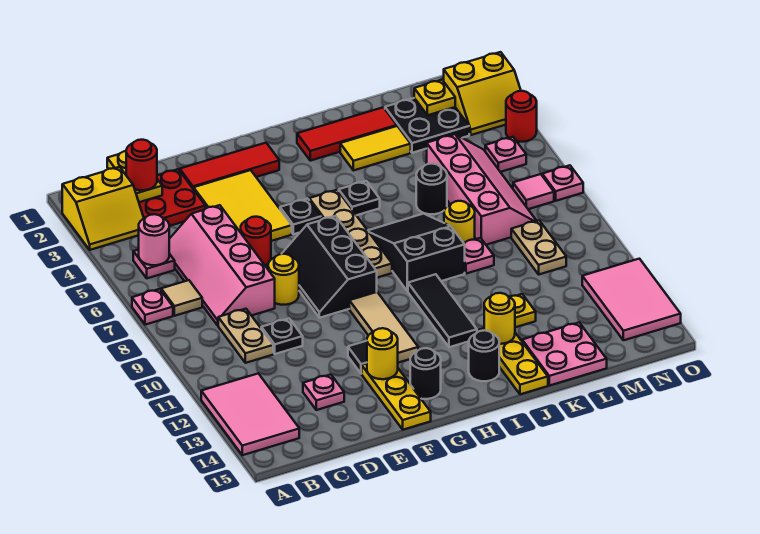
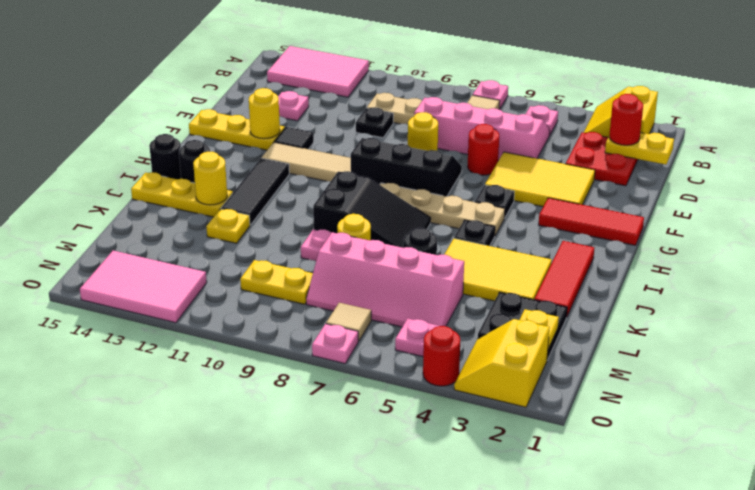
pink round brick B5 level 2 -> none
red tile E2:G2 level 1 -> red tile G1:G3 level 1
black round brick G14 level 1 -> black round brick I15 level 1
black tile I10:I12 level 1 -> black tile H12:J12 level 1
yellow tile J3:K3 level 1 -> yellow tile J3:K5 level 1
pink plate K14:L15 level 1 -> none
tan plate M9:M10 level 1 -> yellow plate M9:M10 level 1
pink tile N7 level 1 -> tan tile N7 level 1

####

Exercise: Set every record down exactly, omitting pictures.

Solved problem:
pink round brick B5 level 2 -> none
red tile E2:G2 level 1 -> red tile G1:G3 level 1
black round brick G14 level 1 -> black round brick I15 level 1
black tile I10:I12 level 1 -> black tile H12:J12 level 1
yellow tile J3:K3 level 1 -> yellow tile J3:K5 level 1
pink plate K14:L15 level 1 -> none
tan plate M9:M10 level 1 -> yellow plate M9:M10 level 1
pink tile N7 level 1 -> tan tile N7 level 1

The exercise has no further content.